**TASK:** One part of the entries below is wanted: the lines from the one containing "red tile B7 level 2 -> red tile A7:B7 level 2" through the one containing "red brick I4:K4". Write those out exactly and nothing else.

**SOURCE DATA:**

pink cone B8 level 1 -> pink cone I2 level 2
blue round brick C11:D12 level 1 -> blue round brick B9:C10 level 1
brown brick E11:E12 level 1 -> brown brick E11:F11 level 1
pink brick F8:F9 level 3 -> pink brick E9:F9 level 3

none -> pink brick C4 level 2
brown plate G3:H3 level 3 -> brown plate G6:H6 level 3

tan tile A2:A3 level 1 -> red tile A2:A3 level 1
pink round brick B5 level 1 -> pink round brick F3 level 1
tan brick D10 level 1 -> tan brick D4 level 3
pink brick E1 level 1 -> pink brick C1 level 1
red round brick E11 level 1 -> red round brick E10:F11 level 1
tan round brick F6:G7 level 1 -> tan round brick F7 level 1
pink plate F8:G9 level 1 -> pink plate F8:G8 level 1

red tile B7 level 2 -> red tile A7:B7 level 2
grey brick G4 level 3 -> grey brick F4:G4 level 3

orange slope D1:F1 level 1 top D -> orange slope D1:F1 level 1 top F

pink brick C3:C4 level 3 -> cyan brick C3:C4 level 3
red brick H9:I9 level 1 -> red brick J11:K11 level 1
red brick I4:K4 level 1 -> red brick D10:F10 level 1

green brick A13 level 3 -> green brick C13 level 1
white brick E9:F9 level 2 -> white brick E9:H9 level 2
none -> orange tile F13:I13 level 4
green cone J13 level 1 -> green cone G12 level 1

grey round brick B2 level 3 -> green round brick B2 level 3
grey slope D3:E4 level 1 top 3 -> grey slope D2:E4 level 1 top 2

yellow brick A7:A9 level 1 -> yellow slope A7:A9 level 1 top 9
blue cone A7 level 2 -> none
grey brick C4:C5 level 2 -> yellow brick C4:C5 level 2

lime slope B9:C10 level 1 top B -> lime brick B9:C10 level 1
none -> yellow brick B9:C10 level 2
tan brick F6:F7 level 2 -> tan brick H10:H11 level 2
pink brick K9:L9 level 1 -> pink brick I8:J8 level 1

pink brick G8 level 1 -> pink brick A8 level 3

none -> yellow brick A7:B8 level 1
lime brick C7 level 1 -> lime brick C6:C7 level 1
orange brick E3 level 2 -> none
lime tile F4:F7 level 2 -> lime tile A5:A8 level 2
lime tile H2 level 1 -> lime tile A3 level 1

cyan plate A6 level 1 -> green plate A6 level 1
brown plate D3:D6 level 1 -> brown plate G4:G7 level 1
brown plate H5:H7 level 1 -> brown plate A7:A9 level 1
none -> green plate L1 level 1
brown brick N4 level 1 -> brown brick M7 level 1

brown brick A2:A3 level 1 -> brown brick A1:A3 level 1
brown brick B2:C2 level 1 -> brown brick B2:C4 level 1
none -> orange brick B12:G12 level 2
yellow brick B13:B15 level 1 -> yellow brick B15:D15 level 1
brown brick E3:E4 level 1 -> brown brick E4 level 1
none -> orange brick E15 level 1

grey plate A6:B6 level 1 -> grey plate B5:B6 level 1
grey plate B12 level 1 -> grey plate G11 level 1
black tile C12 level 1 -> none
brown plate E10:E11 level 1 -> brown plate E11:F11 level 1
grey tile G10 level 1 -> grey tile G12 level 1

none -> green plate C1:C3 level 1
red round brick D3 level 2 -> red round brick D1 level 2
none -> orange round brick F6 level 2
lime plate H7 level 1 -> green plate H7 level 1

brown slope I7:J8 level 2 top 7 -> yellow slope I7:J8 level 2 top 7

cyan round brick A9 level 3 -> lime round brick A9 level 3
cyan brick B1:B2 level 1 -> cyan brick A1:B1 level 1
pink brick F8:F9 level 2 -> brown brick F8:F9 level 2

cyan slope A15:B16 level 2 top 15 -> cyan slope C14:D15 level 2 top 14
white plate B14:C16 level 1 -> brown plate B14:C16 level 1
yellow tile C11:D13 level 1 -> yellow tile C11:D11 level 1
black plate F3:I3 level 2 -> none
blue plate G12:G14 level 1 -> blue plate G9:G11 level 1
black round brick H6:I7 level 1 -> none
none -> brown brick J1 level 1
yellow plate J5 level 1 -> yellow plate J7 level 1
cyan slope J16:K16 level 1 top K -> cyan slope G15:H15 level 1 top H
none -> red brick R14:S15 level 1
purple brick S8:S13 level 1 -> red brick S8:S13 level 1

**EXPECTED ANSWER:**
red tile B7 level 2 -> red tile A7:B7 level 2
grey brick G4 level 3 -> grey brick F4:G4 level 3

orange slope D1:F1 level 1 top D -> orange slope D1:F1 level 1 top F

pink brick C3:C4 level 3 -> cyan brick C3:C4 level 3
red brick H9:I9 level 1 -> red brick J11:K11 level 1
red brick I4:K4 level 1 -> red brick D10:F10 level 1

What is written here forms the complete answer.